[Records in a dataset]
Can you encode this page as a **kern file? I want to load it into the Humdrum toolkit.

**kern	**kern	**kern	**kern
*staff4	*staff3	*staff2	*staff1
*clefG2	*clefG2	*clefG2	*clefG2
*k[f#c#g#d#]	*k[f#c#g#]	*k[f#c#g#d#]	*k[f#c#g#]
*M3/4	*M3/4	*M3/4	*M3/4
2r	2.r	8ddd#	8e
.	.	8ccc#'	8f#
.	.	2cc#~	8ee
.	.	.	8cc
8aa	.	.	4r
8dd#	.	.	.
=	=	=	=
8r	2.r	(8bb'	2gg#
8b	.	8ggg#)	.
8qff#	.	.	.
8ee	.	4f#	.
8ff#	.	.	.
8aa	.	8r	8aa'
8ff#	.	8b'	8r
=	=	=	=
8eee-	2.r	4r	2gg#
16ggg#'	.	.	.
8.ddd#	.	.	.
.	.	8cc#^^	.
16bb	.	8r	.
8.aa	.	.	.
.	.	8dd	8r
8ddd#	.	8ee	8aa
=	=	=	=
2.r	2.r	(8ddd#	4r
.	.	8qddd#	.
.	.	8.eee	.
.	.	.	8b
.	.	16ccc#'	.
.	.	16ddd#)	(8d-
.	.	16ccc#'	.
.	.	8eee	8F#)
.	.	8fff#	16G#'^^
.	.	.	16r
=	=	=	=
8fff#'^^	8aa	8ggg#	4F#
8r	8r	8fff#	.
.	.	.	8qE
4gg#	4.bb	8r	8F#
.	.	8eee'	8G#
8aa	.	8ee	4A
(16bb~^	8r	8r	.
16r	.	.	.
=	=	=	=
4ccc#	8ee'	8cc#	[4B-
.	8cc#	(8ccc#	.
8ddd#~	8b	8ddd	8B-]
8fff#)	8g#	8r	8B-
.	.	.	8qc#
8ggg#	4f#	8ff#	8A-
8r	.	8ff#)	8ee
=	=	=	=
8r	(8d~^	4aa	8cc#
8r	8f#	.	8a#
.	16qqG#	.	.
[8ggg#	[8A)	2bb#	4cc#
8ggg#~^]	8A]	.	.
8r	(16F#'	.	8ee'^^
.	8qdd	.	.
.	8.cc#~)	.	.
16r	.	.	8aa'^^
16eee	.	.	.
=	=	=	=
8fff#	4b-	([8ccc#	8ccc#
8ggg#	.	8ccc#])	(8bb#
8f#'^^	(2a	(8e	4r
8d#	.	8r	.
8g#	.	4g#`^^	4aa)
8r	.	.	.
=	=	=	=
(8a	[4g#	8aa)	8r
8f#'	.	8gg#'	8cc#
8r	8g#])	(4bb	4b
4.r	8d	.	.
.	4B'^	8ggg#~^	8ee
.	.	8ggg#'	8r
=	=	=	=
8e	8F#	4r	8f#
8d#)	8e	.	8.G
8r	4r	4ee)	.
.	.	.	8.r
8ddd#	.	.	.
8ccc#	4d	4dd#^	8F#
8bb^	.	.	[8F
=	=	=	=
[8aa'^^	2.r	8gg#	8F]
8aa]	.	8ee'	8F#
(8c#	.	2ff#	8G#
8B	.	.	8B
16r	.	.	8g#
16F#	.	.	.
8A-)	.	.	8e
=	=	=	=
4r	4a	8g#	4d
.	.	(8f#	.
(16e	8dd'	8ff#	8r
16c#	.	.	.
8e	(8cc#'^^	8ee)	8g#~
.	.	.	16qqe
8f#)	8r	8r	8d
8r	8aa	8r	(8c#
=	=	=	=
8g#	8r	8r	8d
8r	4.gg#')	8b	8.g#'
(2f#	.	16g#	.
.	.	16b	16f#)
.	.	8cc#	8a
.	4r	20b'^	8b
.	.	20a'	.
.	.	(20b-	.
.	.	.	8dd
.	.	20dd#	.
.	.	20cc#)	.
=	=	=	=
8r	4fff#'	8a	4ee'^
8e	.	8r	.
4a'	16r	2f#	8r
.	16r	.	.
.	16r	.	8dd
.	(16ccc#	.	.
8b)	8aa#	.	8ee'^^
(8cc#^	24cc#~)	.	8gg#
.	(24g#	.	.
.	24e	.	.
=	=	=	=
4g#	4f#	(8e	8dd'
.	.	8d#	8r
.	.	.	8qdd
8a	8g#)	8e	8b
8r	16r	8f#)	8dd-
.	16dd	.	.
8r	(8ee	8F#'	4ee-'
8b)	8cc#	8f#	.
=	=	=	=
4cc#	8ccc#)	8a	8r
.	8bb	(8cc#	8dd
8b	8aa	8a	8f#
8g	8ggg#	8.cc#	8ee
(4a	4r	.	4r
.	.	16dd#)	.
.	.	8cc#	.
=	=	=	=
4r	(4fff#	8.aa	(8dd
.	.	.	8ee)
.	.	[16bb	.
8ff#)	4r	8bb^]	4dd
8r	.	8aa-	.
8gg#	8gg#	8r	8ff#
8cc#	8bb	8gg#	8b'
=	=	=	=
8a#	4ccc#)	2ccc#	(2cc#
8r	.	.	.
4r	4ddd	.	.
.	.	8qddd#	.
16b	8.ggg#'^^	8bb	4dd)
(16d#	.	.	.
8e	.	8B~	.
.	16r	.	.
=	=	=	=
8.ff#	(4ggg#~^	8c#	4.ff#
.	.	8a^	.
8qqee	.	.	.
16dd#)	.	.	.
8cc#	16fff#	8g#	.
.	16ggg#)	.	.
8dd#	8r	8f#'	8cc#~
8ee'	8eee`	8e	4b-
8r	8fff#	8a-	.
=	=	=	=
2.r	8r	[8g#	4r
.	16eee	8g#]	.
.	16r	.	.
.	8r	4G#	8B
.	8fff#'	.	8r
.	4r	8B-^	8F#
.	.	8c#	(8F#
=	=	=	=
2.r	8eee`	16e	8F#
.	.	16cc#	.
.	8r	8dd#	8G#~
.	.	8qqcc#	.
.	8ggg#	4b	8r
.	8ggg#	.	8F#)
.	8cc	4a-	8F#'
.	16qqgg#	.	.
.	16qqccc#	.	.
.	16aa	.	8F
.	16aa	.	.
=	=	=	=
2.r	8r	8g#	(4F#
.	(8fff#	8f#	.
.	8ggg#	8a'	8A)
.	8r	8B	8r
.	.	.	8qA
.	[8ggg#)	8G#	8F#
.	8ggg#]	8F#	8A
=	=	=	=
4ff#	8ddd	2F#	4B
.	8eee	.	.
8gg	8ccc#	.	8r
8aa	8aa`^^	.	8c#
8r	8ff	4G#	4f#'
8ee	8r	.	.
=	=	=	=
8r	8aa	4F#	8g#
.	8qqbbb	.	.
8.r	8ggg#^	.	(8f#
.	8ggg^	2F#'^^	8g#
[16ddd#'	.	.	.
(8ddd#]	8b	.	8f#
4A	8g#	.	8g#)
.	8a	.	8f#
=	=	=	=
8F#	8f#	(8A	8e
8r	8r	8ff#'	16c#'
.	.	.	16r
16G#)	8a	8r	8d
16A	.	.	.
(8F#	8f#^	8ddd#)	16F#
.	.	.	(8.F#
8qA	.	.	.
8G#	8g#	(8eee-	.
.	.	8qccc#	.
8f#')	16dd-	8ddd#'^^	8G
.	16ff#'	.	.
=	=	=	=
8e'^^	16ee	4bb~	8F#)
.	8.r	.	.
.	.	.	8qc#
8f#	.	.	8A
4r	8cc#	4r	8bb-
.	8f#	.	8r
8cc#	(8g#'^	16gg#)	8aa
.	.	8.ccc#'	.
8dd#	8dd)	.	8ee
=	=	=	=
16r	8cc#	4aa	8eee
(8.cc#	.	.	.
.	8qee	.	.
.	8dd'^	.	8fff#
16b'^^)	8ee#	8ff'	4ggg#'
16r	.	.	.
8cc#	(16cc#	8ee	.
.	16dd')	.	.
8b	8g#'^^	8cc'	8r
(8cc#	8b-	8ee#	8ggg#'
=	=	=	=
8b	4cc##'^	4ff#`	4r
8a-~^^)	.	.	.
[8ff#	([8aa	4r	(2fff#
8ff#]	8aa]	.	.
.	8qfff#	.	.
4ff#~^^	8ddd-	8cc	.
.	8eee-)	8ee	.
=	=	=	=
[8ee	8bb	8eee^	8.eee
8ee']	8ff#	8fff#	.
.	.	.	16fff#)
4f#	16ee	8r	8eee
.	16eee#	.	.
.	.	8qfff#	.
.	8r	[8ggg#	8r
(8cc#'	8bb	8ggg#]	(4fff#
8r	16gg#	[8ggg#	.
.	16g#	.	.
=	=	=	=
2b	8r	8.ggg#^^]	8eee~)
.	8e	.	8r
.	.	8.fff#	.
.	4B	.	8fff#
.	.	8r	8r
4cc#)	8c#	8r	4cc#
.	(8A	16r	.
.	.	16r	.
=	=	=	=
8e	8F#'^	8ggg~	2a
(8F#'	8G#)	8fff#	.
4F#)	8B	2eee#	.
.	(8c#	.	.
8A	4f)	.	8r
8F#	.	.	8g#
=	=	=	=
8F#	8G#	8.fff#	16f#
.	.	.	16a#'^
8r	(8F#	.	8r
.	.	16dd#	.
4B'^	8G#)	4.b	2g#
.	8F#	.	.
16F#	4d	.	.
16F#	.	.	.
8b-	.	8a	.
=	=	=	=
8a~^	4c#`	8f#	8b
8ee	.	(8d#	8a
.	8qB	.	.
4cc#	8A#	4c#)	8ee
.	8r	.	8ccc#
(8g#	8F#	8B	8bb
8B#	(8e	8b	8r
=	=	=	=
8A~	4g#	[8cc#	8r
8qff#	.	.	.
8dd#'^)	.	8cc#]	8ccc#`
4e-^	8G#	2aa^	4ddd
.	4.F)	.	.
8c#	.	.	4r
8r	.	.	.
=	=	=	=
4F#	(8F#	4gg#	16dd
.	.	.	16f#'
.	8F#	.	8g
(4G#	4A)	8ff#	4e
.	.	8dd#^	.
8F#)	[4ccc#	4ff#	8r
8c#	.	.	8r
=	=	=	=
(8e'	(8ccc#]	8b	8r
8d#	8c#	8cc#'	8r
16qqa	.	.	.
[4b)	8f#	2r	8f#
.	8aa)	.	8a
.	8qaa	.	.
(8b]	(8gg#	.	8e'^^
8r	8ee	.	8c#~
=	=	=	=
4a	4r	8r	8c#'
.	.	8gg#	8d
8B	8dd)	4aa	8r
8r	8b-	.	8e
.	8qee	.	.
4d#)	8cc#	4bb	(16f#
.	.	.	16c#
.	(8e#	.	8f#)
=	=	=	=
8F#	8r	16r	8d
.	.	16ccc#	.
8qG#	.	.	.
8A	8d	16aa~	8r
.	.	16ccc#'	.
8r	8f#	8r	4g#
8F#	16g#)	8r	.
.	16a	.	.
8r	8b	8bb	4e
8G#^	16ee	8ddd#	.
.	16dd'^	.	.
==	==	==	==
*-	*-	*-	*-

→ Task objective
Please report how many lines in the items above contain the string "kern", counting only matches with the same case. Give the number alone.

→ Expected answer
2